▸ **Exercise prompt**: Could you please reproduce every record below exactly, leaving out the pictures?

··· Supplied material ···

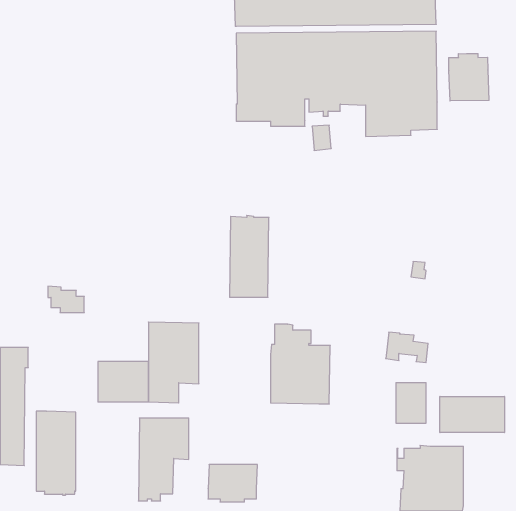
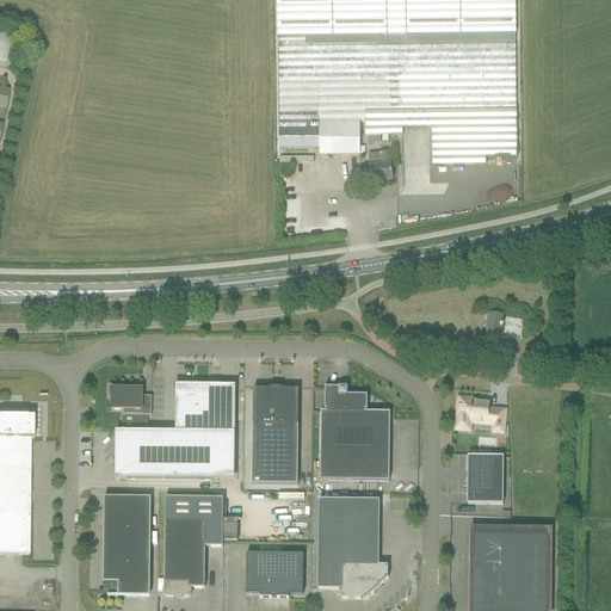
building: [449,54,489,101] -> none
building: [230,215,269,297] -> [252,383,298,480]
building: [48,286,84,313] -> [109,379,152,411]
building: [440,396,504,433] -> none
building: [36,411,76,495] -> [104,493,150,592]
building: none -> [317,495,388,595]

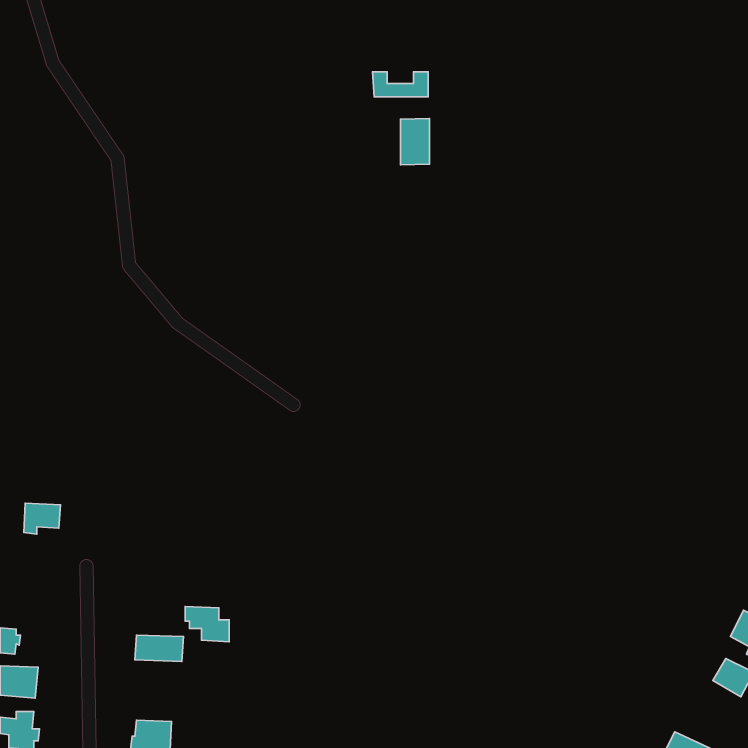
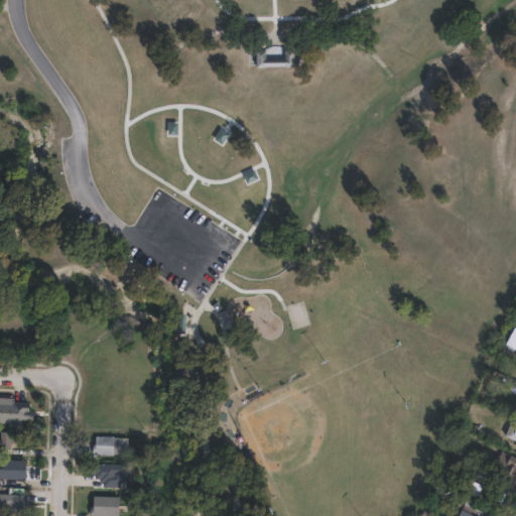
building: [401,118,430,165] -> none
building: [24,503,60,534] -> [6,403,31,424]
building: [185,606,229,642] -> [93,465,123,489]

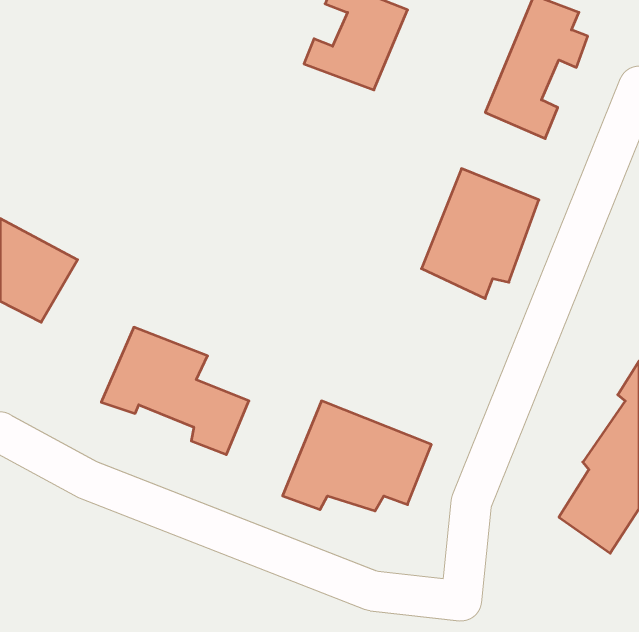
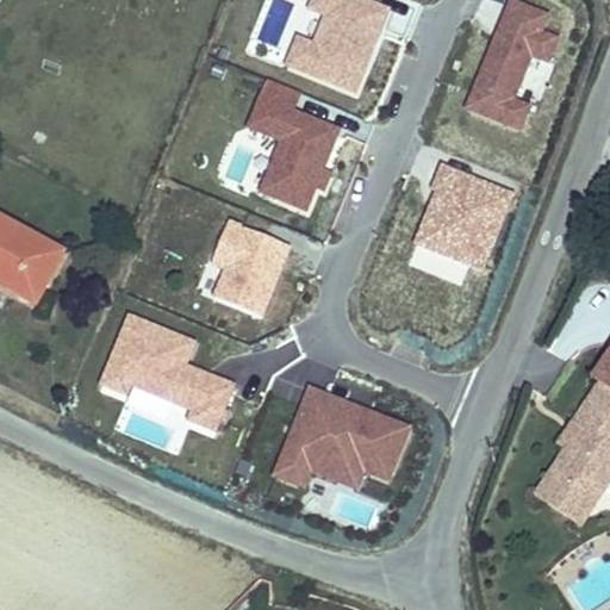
building: none -> [248,77,341,207]
building: none -> [205,217,291,318]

···

▸ **Exercise solution**:
building: [449,54,489,101] -> none
building: [230,215,269,297] -> [252,383,298,480]
building: [48,286,84,313] -> [109,379,152,411]
building: [440,396,504,433] -> none
building: [36,411,76,495] -> [104,493,150,592]
building: none -> [317,495,388,595]

building: [401,118,430,165] -> none
building: [24,503,60,534] -> [6,403,31,424]
building: [185,606,229,642] -> [93,465,123,489]

building: none -> [248,77,341,207]
building: none -> [205,217,291,318]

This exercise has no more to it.